Scene image comparisons
Segment Open

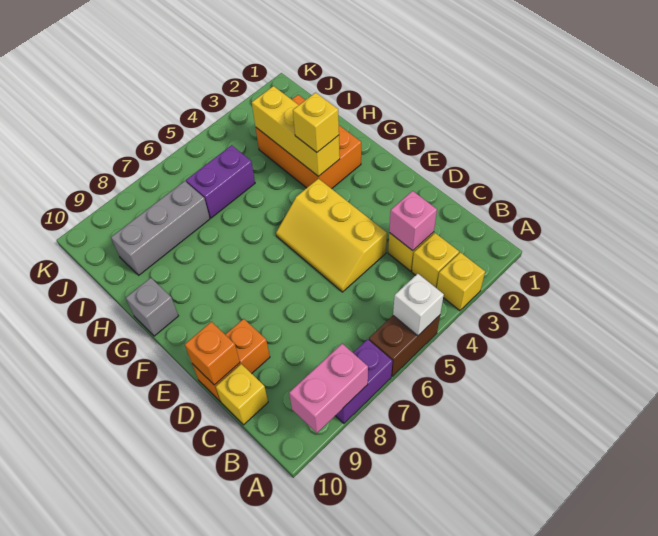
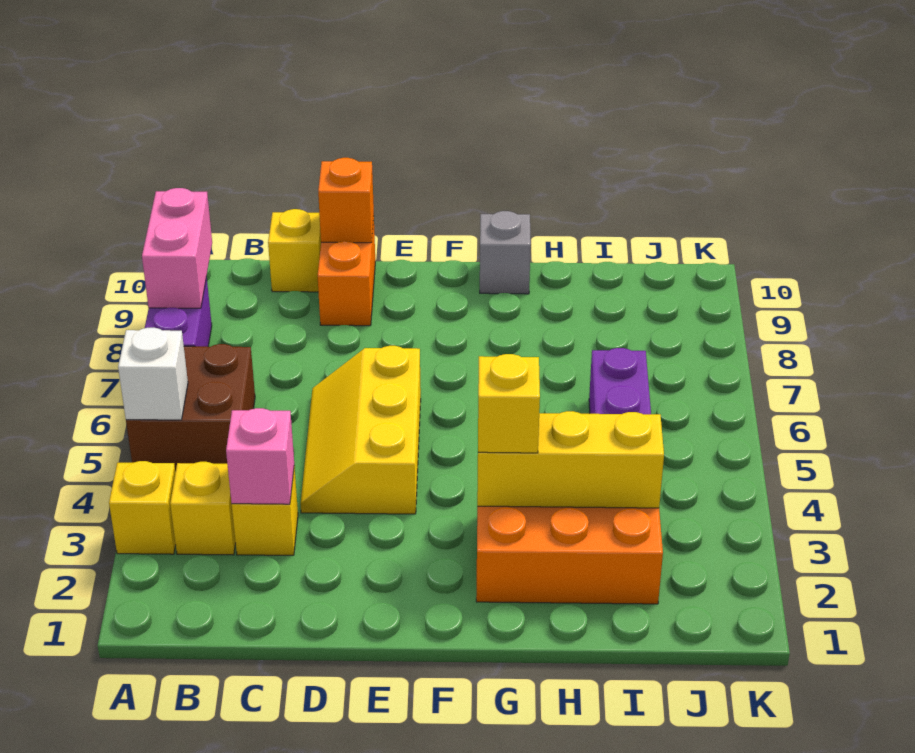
brown brick A5:A6 level 1 -> brown brick A5:B6 level 1
yellow slope D4:F5 level 1 top 4 -> yellow slope D4:E6 level 1 top E
grey brick I7:I9 level 1 -> none

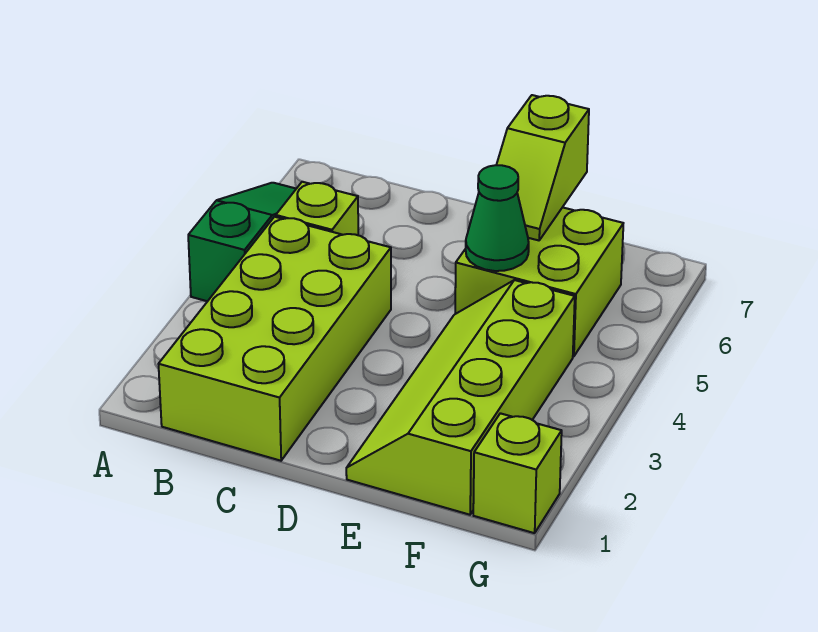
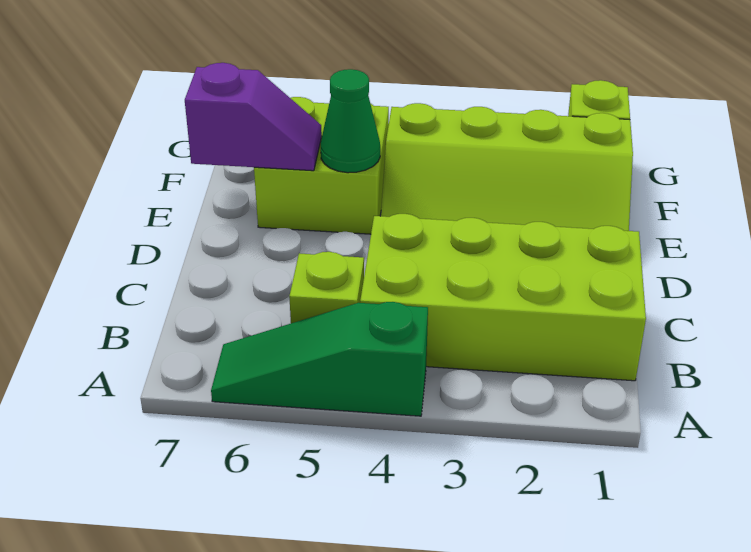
lime slope E6:E7 level 2 top 7 -> purple slope E6:E7 level 2 top 7

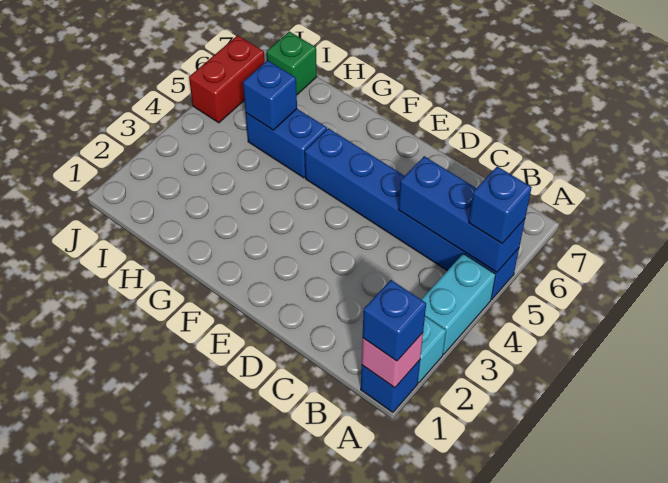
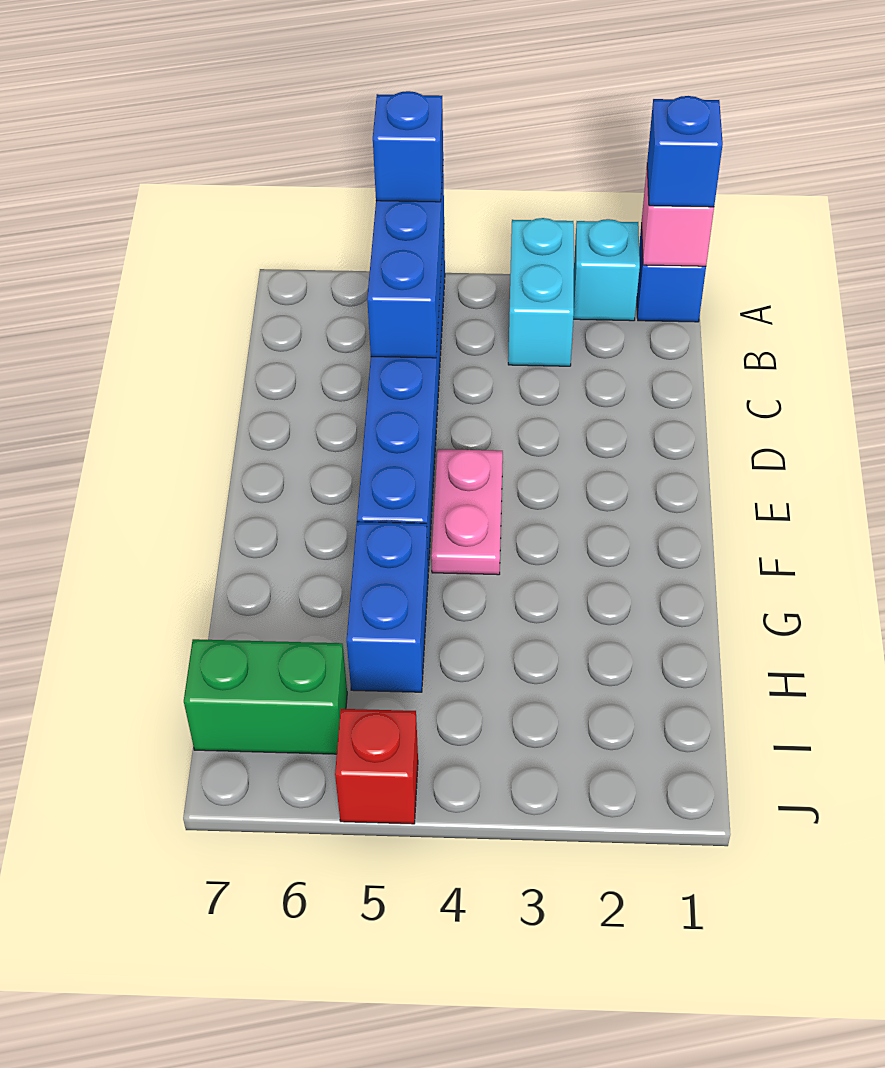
cyan brick A3:A4 level 1 -> cyan brick A3:B3 level 1
none -> pink plate E4:F4 level 1
blue brick H5 level 2 -> none
green brick I7 level 1 -> green brick I6:I7 level 1
red brick J5:J6 level 1 -> red brick J5 level 1

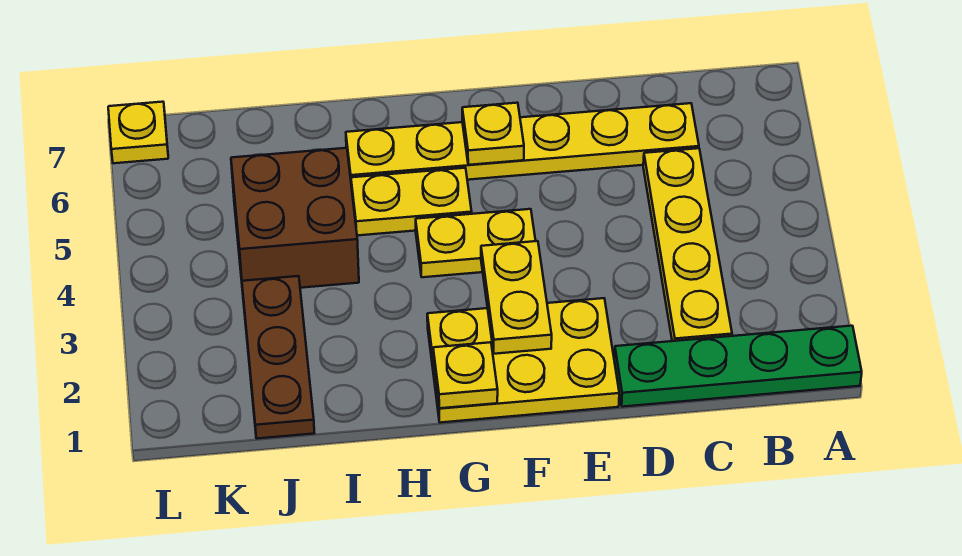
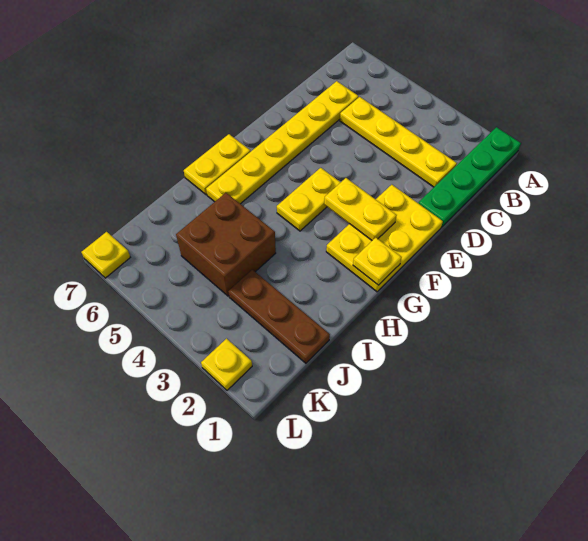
yellow plate F6 level 2 -> yellow plate L2 level 1
yellow plate G5:H5 level 1 -> yellow plate G7:H7 level 1

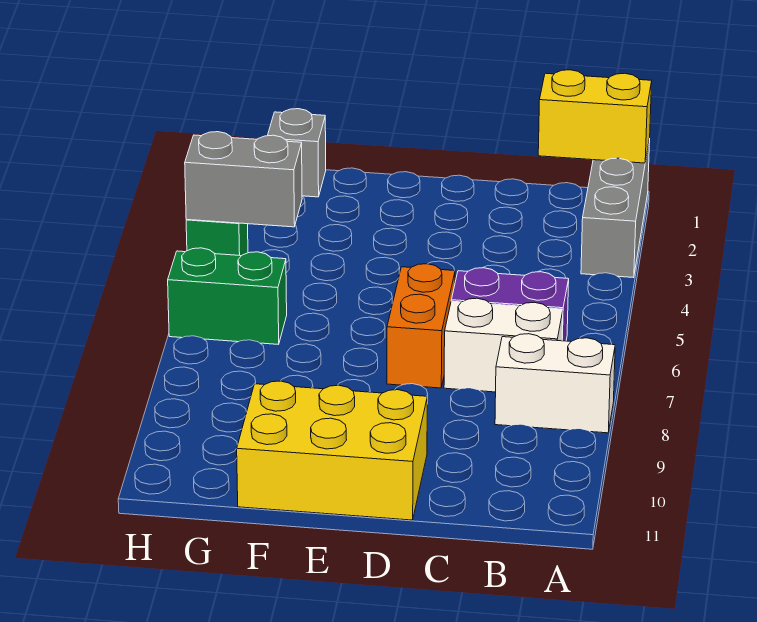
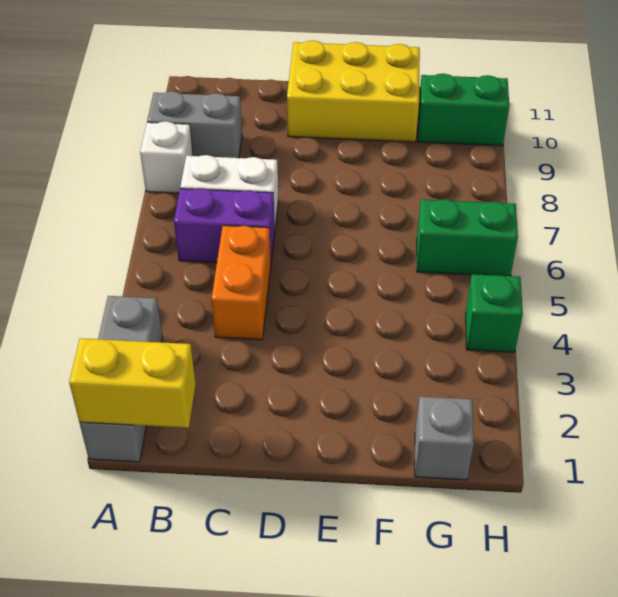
white brick A8:B8 level 1 -> white brick A8 level 1
orange brick D6:D7 level 1 -> orange brick C4:C5 level 1
grey brick G4:H4 level 2 -> grey brick A9:B9 level 1
none -> green brick G10:H10 level 1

Segment Closed

— BRIEF —
Using the records above, output exactly the lines from the one containing "orange brick D6:D7" through the last line, and no others.

— ANSWER TO THIS TASK —
orange brick D6:D7 level 1 -> orange brick C4:C5 level 1
grey brick G4:H4 level 2 -> grey brick A9:B9 level 1
none -> green brick G10:H10 level 1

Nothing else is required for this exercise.